About this exercise:
A precise copy of the data is required, with every picture left out.

**** Information ****

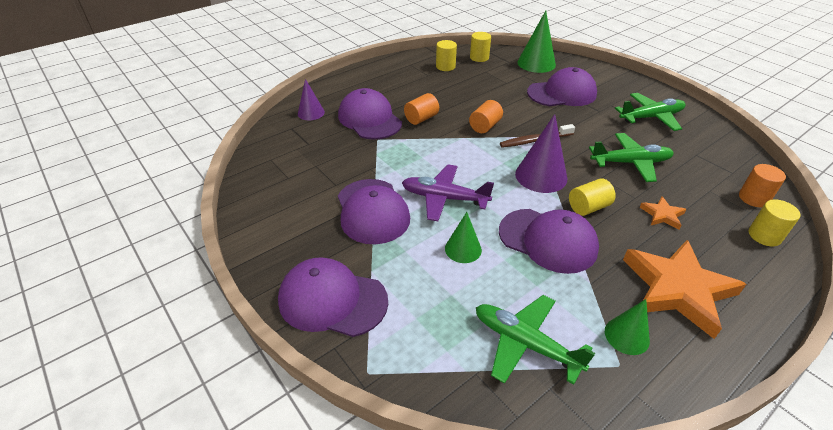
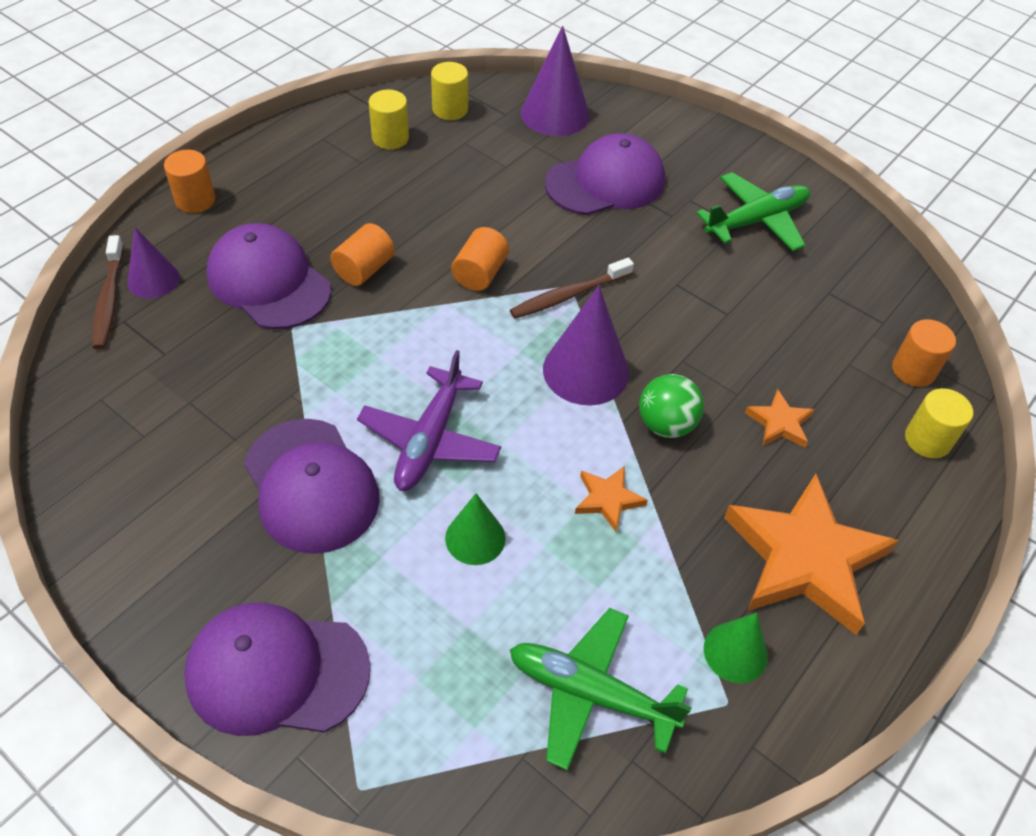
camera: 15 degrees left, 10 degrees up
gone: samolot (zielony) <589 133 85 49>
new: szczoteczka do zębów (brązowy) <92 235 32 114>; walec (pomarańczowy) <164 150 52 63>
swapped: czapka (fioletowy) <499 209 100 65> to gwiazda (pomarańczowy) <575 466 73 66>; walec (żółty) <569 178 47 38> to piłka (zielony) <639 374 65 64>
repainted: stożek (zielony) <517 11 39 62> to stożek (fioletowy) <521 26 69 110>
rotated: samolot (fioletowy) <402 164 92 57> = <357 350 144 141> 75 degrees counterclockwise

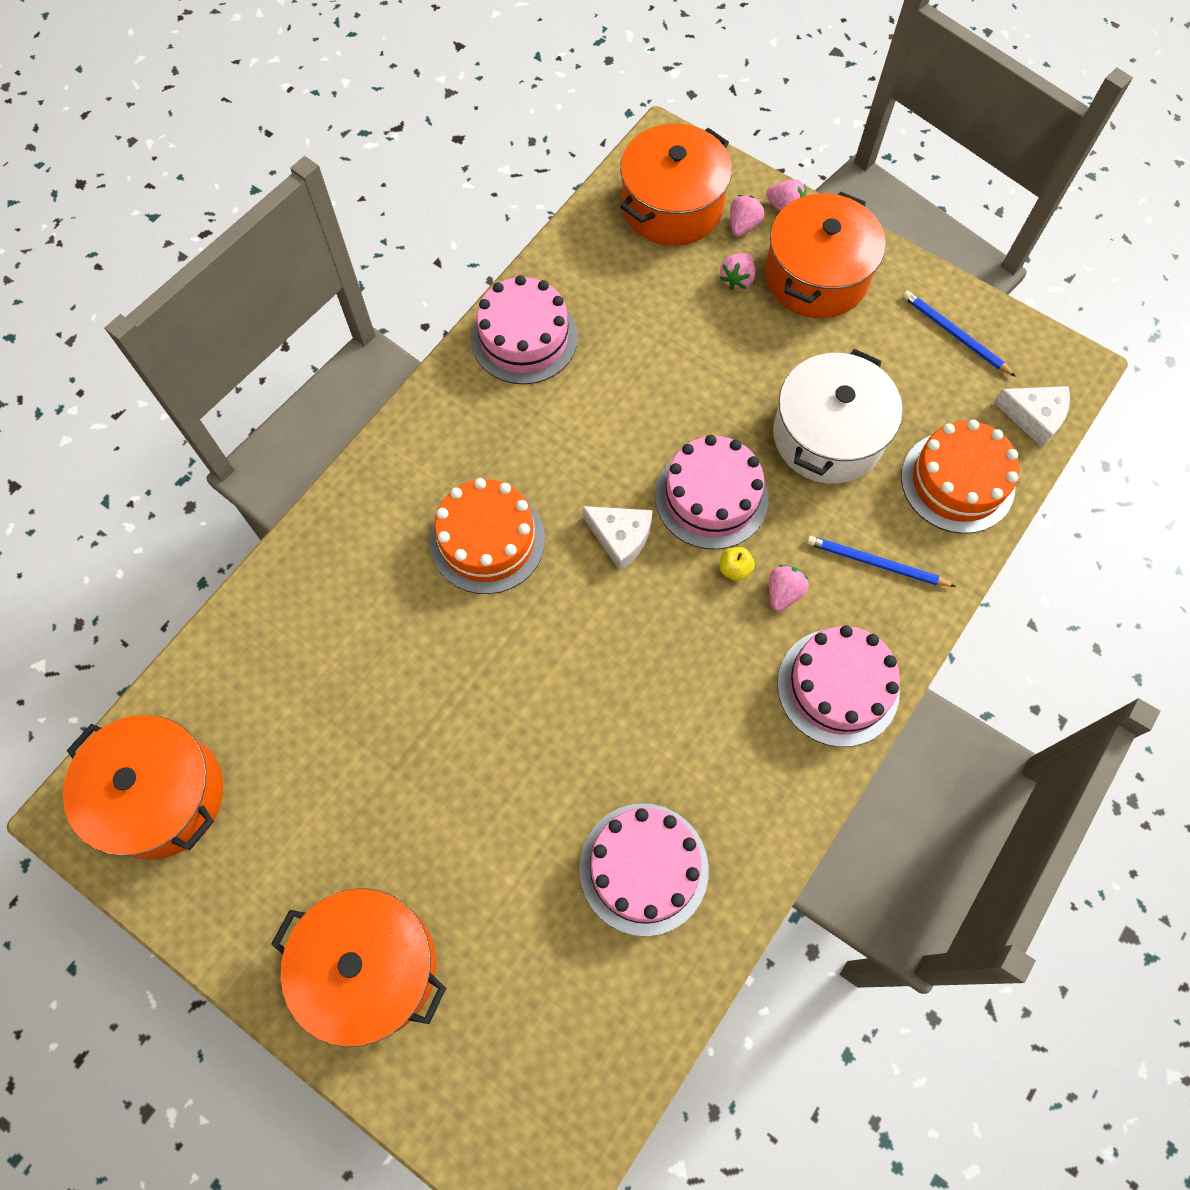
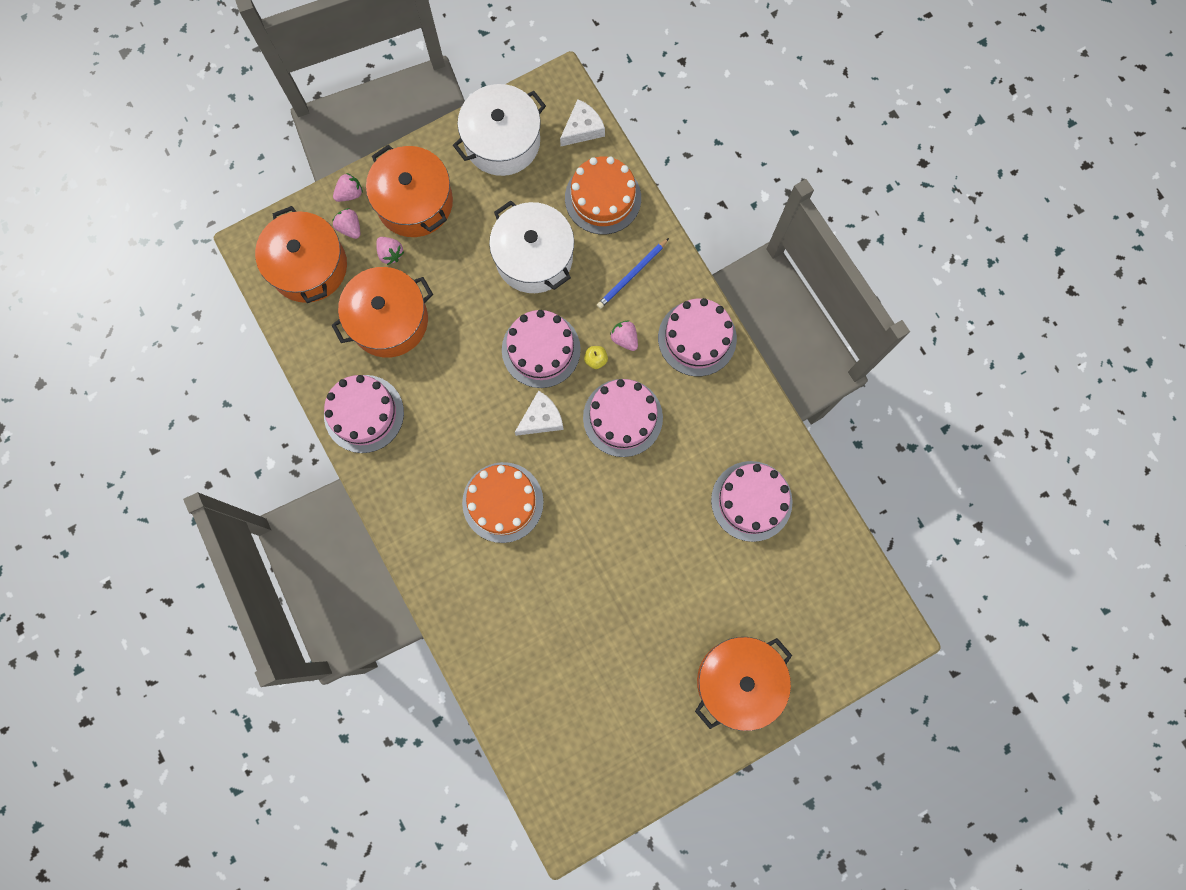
camera: 65 degrees left, 10 degrees up
new: tort (różowy) <583 379 80 78>
shifted: garnek (pomarańczowy) <63 715 160 145> to <331 267 102 91>
swapped: ołówek (niebieski) <902 291 114 86> to garnek (biały) <453 84 93 92>

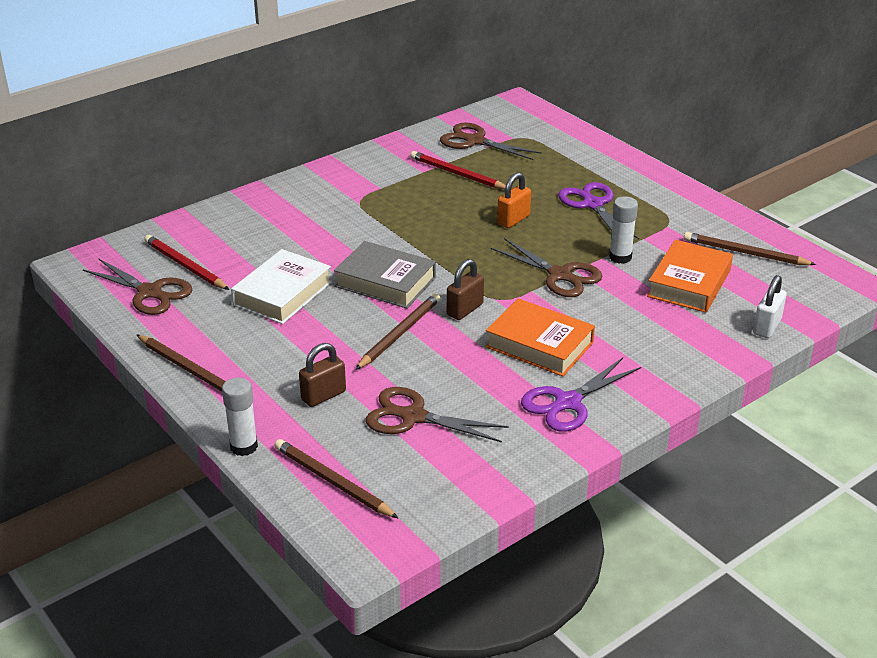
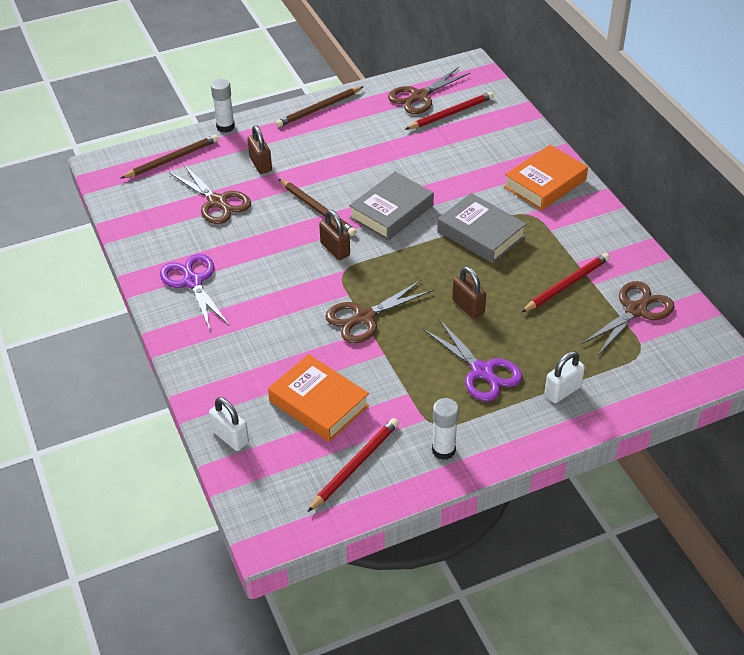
camera: 105 degrees right, 10 degrees up
gone: książka (biały) <231 249 101 75>
new: książka (szary) <437 193 89 70>; kłódka (biały) <544 351 41 52>
shifted: książka (pomarańczowy) <485 298 110 78> to <504 145 84 66>; klej w sztyfcie (biały) <609 196 29 68> to <432 398 27 62>
repainted: kłódka (pomarańczowy) <497 172 34 56> to kłódka (brązowy) <452 266 34 53>; ołówek (brązowy) <684 232 132 33> to ołówek (czerwony) <308 418 91 94>
rotated: nożyczki (brązowy) <366 387 143 55> = <169 164 82 60> 105 degrees clockwise; nożyczki (fioletowy) <558 182 81 57> = <423 319 99 83> 60 degrees clockwise

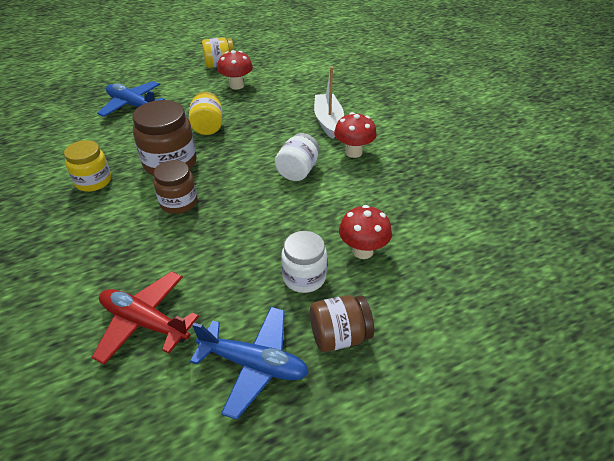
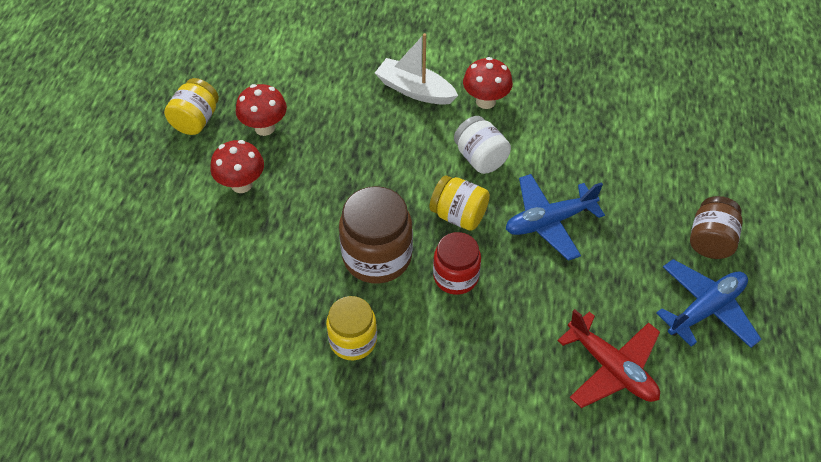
camera: 55 degrees left, 10 degrees up
gone: słoik (biały) <281 231 46 62>
shifted: samolot (niebieski) <97 81 68 36> to <506 174 99 87>; słoik (żółty) <189 92 33 43> to <430 175 60 56>; grzyb (czerwony) <339 205 53 54> to <210 140 54 53>
repainted: słoik (brązowy) <154 160 43 54> to słoik (czerwony) <433 232 48 63>
rotated: samolot (czerwony) <92 271 107 94> = <557 309 103 99> 105 degrees counterclockwise

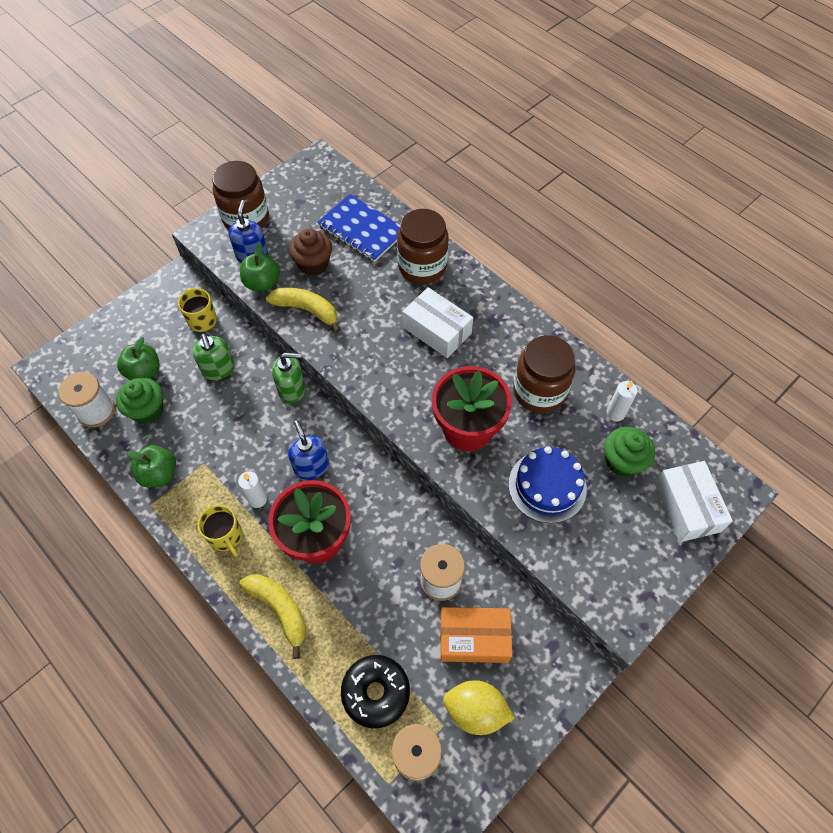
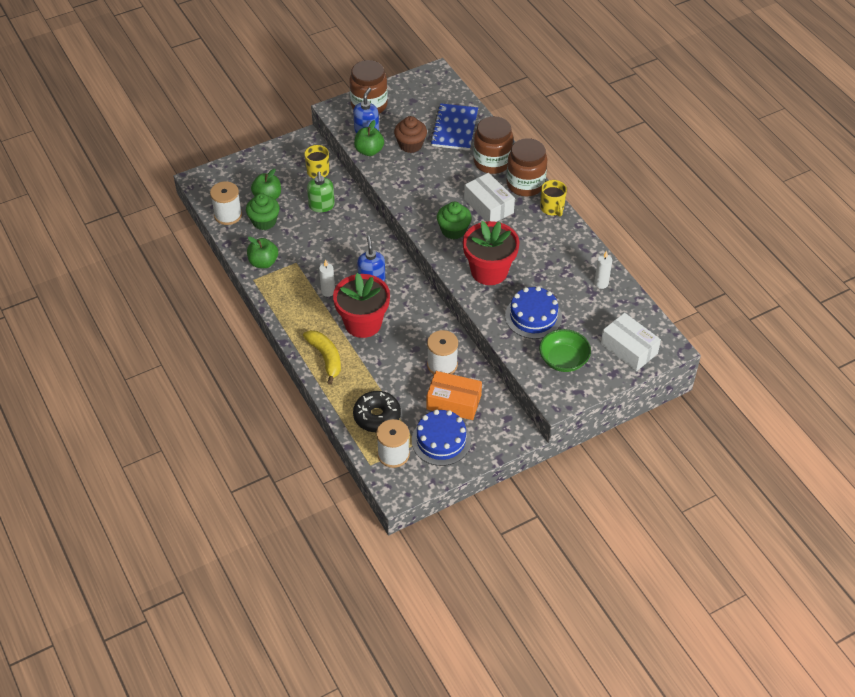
camera: 15 degrees right, 10 degrees down
gone: banan (żółty) <266 287 74 46>; dozownik mydła (zielony) <272 353 33 51>
new: miska (zielony) <539 329 52 43>
shifted: kubek (żółty) <198 505 44 52> to <540 180 27 37>; słoik (brązowy) <513 335 62 78> to <507 138 40 58>; muffinka (zielony) <604 427 51 50> to <437 202 35 37>
swapped: cytryna (żółty) <443 680 72 55> to tort (niebieski) <412 409 59 57>
rotated: zeszyt (niebieski) <317 194 83 68> = <430 103 48 47> 45 degrees clockwise; pudełko (biały) <654 461 79 81> = <601 313 60 58> 45 degrees counterclockwise

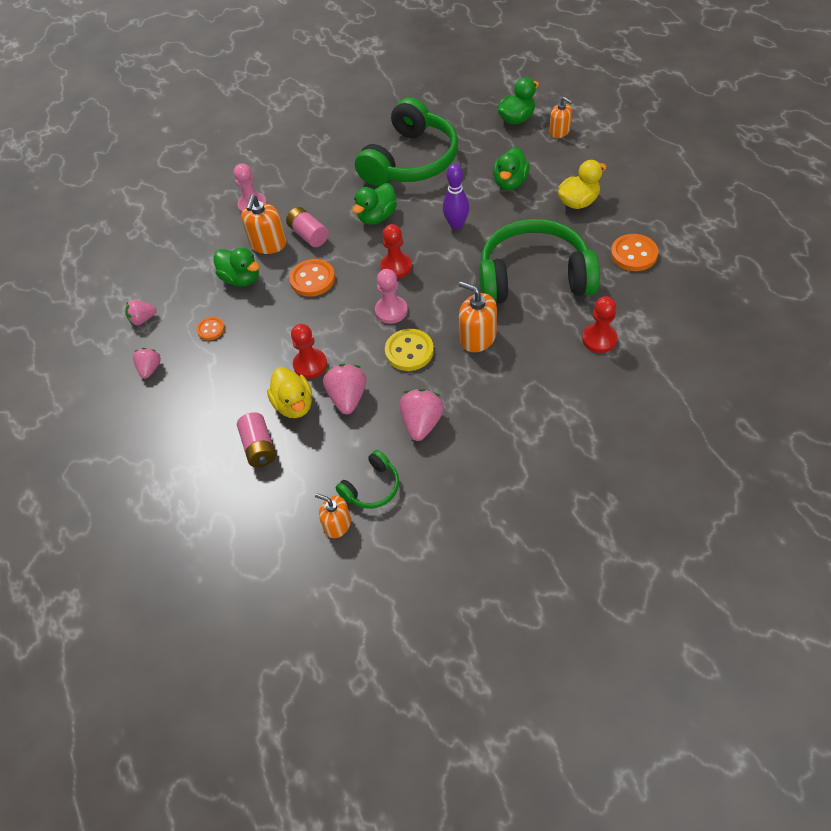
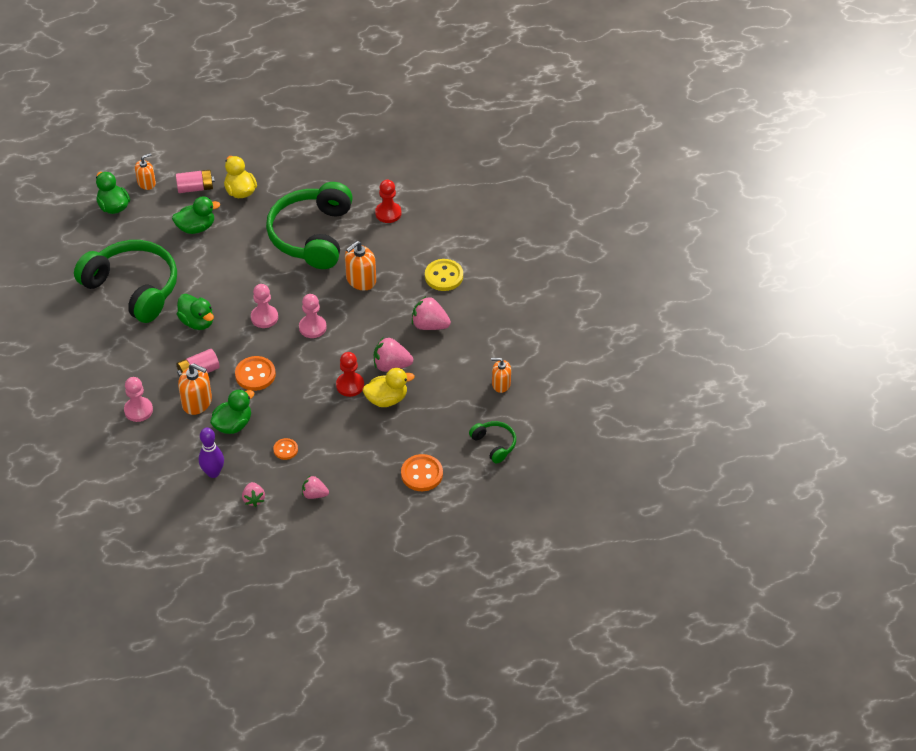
camera: 85 degrees left, 5 degrees down
shifted: bateria (różowy) <237 412 39 55> to <176 170 39 23>; słuchawki (zielony) <335 450 64 59> to <469 421 47 42>; guzik (żółty) <385 329 49 42> to <425 259 38 32>; kręgiel (fioletowy) <443 164 26 65> to <199 428 25 50>; guzik (pomarańczowy) <611 234 47 37> to <401 454 42 37>
repainted: pionek (czerwony) <380 224 32 55> to pionek (różowy) <251 284 27 44>
rotated: dozownik mydła (pomarańczowy) <315 493 36 45> = <491 358 20 35> 60 degrees clockwise; kaczka (zielony) <493 147 37 43> = <172 197 48 37> 45 degrees counterclockwise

****

Response:
camera: 15 degrees left, 10 degrees up
gone: samolot (zielony) <589 133 85 49>
new: szczoteczka do zębów (brązowy) <92 235 32 114>; walec (pomarańczowy) <164 150 52 63>
swapped: czapka (fioletowy) <499 209 100 65> to gwiazda (pomarańczowy) <575 466 73 66>; walec (żółty) <569 178 47 38> to piłka (zielony) <639 374 65 64>
repainted: stożek (zielony) <517 11 39 62> to stożek (fioletowy) <521 26 69 110>
rotated: samolot (fioletowy) <402 164 92 57> = <357 350 144 141> 75 degrees counterclockwise

camera: 65 degrees left, 10 degrees up
new: tort (różowy) <583 379 80 78>
shifted: garnek (pomarańczowy) <63 715 160 145> to <331 267 102 91>
swapped: ołówek (niebieski) <902 291 114 86> to garnek (biały) <453 84 93 92>

camera: 105 degrees right, 10 degrees up
gone: książka (biały) <231 249 101 75>
new: książka (szary) <437 193 89 70>; kłódka (biały) <544 351 41 52>
shifted: książka (pomarańczowy) <485 298 110 78> to <504 145 84 66>; klej w sztyfcie (biały) <609 196 29 68> to <432 398 27 62>
repainted: kłódka (pomarańczowy) <497 172 34 56> to kłódka (brązowy) <452 266 34 53>; ołówek (brązowy) <684 232 132 33> to ołówek (czerwony) <308 418 91 94>
rotated: nożyczki (brązowy) <366 387 143 55> = <169 164 82 60> 105 degrees clockwise; nożyczki (fioletowy) <558 182 81 57> = <423 319 99 83> 60 degrees clockwise

camera: 55 degrees left, 10 degrees up
gone: słoik (biały) <281 231 46 62>
shifted: samolot (niebieski) <97 81 68 36> to <506 174 99 87>; słoik (żółty) <189 92 33 43> to <430 175 60 56>; grzyb (czerwony) <339 205 53 54> to <210 140 54 53>
repainted: słoik (brązowy) <154 160 43 54> to słoik (czerwony) <433 232 48 63>
rotated: samolot (czerwony) <92 271 107 94> = <557 309 103 99> 105 degrees counterclockwise

camera: 15 degrees right, 10 degrees down
gone: banan (żółty) <266 287 74 46>; dozownik mydła (zielony) <272 353 33 51>
new: miska (zielony) <539 329 52 43>
shifted: kubek (żółty) <198 505 44 52> to <540 180 27 37>; słoik (brązowy) <513 335 62 78> to <507 138 40 58>; muffinka (zielony) <604 427 51 50> to <437 202 35 37>
swapped: cytryna (żółty) <443 680 72 55> to tort (niebieski) <412 409 59 57>
rotated: zeszyt (niebieski) <317 194 83 68> = <430 103 48 47> 45 degrees clockwise; pudełko (biały) <654 461 79 81> = <601 313 60 58> 45 degrees counterclockwise

camera: 85 degrees left, 5 degrees down
shifted: bateria (różowy) <237 412 39 55> to <176 170 39 23>; słuchawki (zielony) <335 450 64 59> to <469 421 47 42>; guzik (żółty) <385 329 49 42> to <425 259 38 32>; kręgiel (fioletowy) <443 164 26 65> to <199 428 25 50>; guzik (pomarańczowy) <611 234 47 37> to <401 454 42 37>
repainted: pionek (czerwony) <380 224 32 55> to pionek (różowy) <251 284 27 44>
rotated: dozownik mydła (pomarańczowy) <315 493 36 45> = <491 358 20 35> 60 degrees clockwise; kaczka (zielony) <493 147 37 43> = <172 197 48 37> 45 degrees counterclockwise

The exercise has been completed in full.